Task directions: The answer is every line in the data below that contains the word "none".

Given entries:
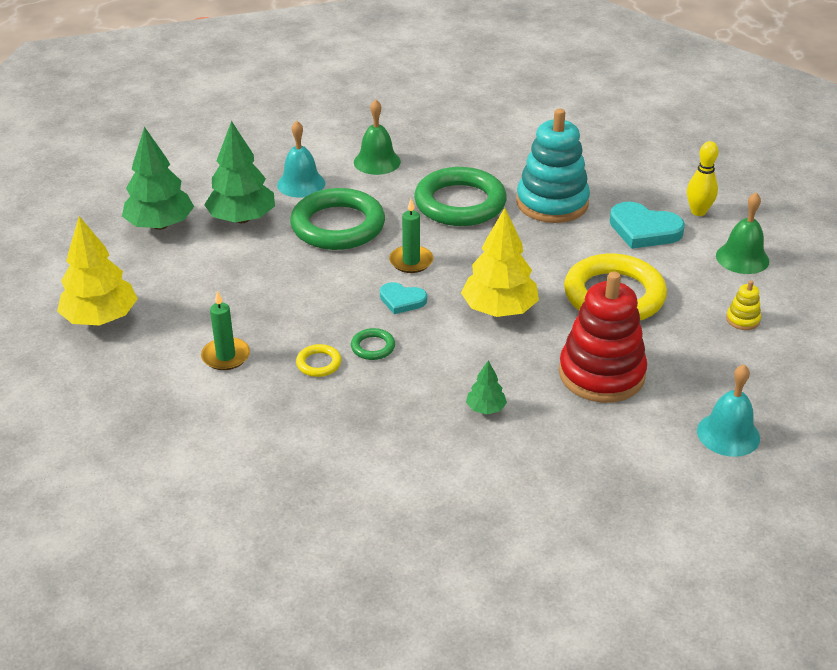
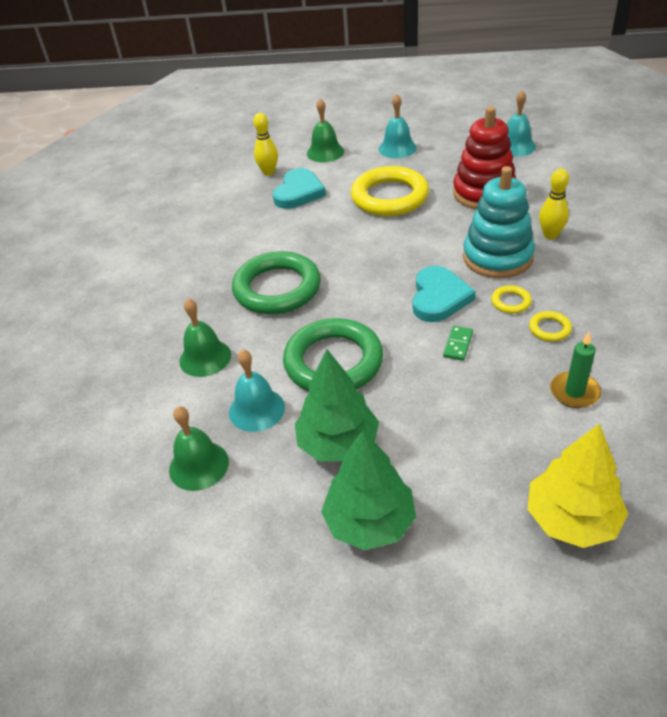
camera: 95 degrees left, 5 degrees up
(257, 157) = (199, 465): none -> green bell
(325, 299) = (458, 345): none -> green domino
(373, 347) = (510, 302): green ring -> yellow ring
(402, 300) = (439, 297): turquoise heart -> turquoise heart, size x1.66
(411, 261) = (379, 302): green candle -> none
(485, 408) = (550, 235): green tree -> yellow bowling pin
(499, 310) = (430, 245): yellow tree -> none
(552, 203) = (268, 238): turquoise stacking toy -> turquoise stacking toy (497, 257)
(742, 320) = (397, 148): yellow stacking toy -> turquoise bell

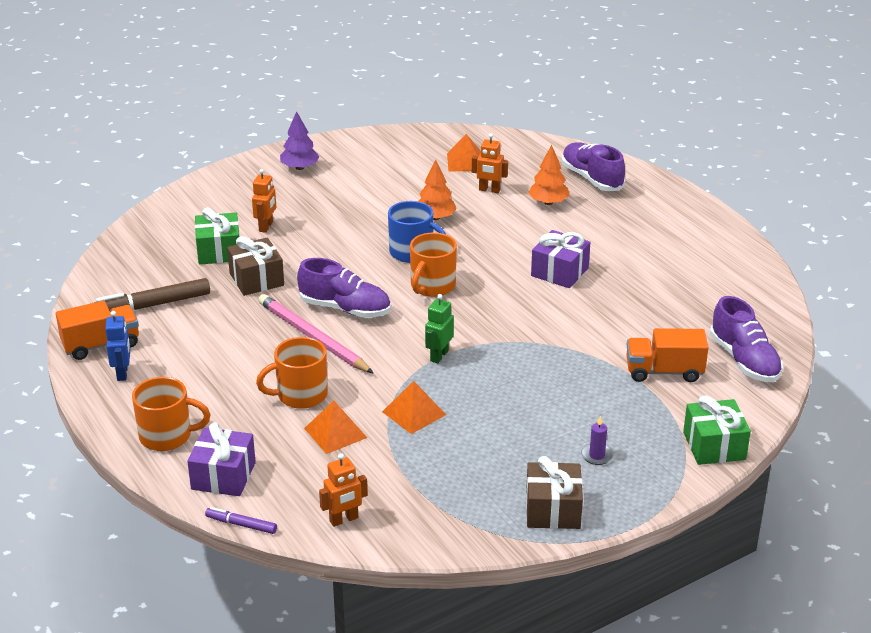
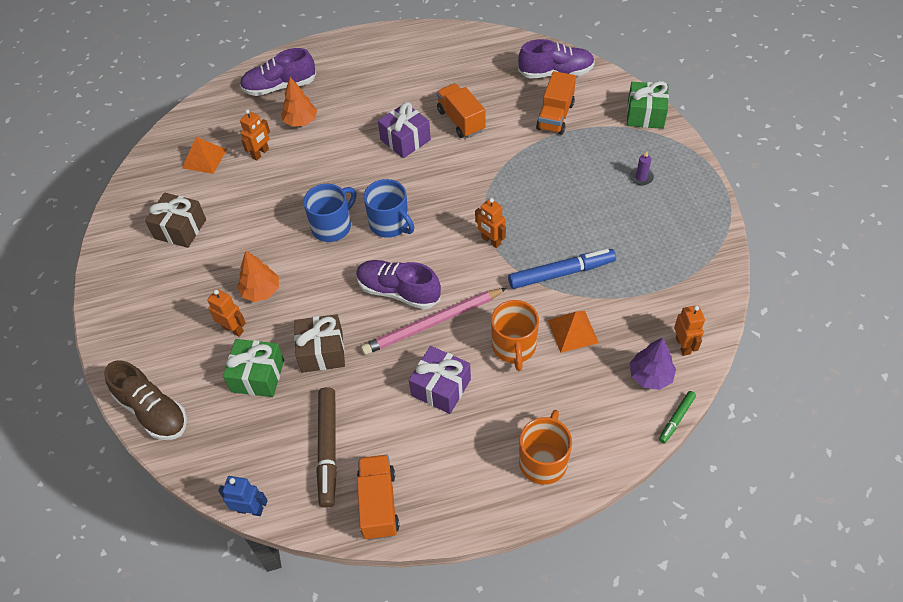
camera: 70 degrees left, 20 degrees up
(122, 373) = (434, 488): blue robot -> blue robot (250, 509)
(168, 209) = (153, 411): none -> brown shoe
(223, 476) = (610, 423): purple gift -> purple gift (441, 387)
(241, 524) = (676, 419): purple marker -> green marker
(300, 167) = (139, 283): purple tree -> purple tree (650, 376)
(345, 309) = (398, 291): purple shoe -> purple shoe turned 105 degrees counterclockwise
(414, 413) = (561, 273): orange pyramid -> blue marker
(432, 286) = (390, 224): orange mug -> blue mug
(435, 217) = (284, 199): orange tree -> orange tree (261, 291)
(439, 356) = (491, 241): green robot -> orange robot
(553, 510) = (695, 216): brown gift -> brown gift (180, 229)
(613, 303) = (461, 121): none -> orange truck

Reply:
(257, 157) = (199, 465): none -> green bell
(325, 299) = (458, 345): none -> green domino
(411, 261) = (379, 302): green candle -> none
(499, 310) = (430, 245): yellow tree -> none
(168, 209) = (153, 411): none -> brown shoe
(613, 303) = (461, 121): none -> orange truck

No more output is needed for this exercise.